What is needed
Copy every line that holds the string "orange" from the data below.

Record extracts
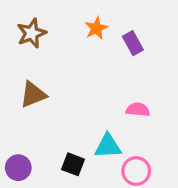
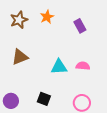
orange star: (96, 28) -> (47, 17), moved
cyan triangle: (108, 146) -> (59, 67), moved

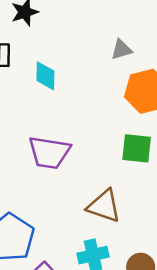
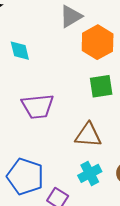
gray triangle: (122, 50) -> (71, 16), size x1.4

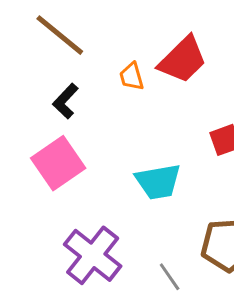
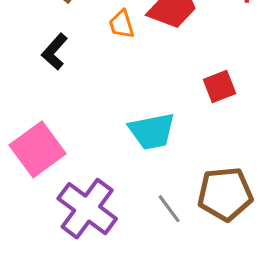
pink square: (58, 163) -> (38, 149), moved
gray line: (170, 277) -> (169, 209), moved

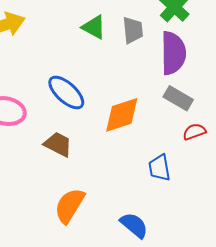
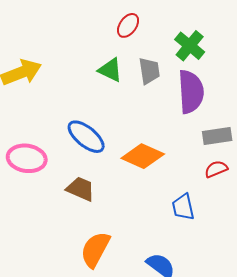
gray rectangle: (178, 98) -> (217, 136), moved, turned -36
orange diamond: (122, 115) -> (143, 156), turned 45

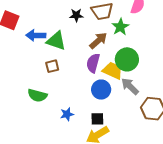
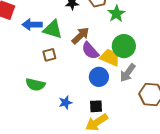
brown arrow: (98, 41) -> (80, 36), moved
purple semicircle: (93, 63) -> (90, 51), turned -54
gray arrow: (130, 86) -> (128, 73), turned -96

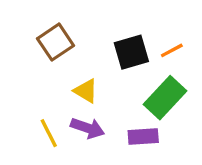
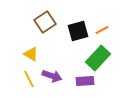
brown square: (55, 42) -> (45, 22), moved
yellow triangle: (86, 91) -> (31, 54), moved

Solution
orange star: (96, 28) -> (47, 17), moved
orange diamond: (122, 115) -> (143, 156), turned 45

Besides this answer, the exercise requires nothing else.